┌─ DATA SHOWN

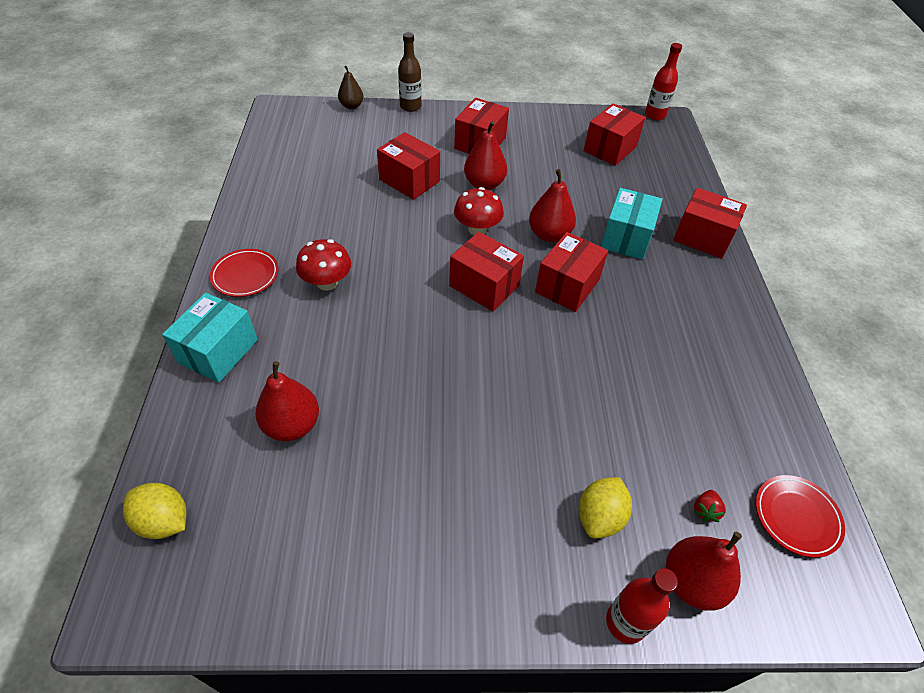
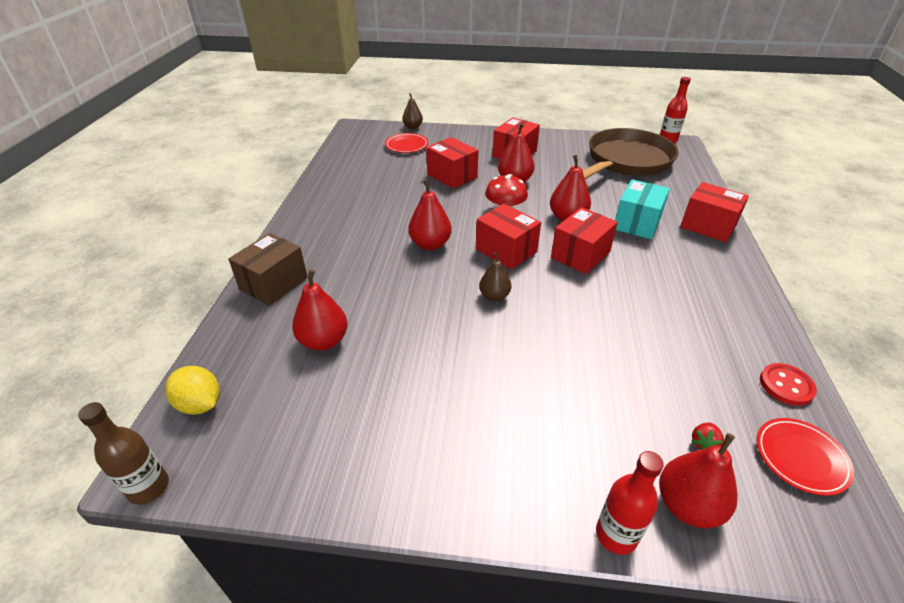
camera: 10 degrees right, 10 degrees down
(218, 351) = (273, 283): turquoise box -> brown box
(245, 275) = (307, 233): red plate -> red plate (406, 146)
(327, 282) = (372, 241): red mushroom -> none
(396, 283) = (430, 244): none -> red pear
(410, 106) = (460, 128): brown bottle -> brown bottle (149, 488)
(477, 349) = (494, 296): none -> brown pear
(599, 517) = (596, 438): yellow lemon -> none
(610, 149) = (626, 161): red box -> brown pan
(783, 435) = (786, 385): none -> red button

└─

▶ _BRIEF_
In the data above, please extract the lines from the first one through the line with "(599, 517) = (596, 438): yellow lemon -> none", exactly, and keep pictures out.

▶ _OUTPUT_
camera: 10 degrees right, 10 degrees down
(218, 351) = (273, 283): turquoise box -> brown box
(245, 275) = (307, 233): red plate -> red plate (406, 146)
(327, 282) = (372, 241): red mushroom -> none
(396, 283) = (430, 244): none -> red pear
(410, 106) = (460, 128): brown bottle -> brown bottle (149, 488)
(477, 349) = (494, 296): none -> brown pear
(599, 517) = (596, 438): yellow lemon -> none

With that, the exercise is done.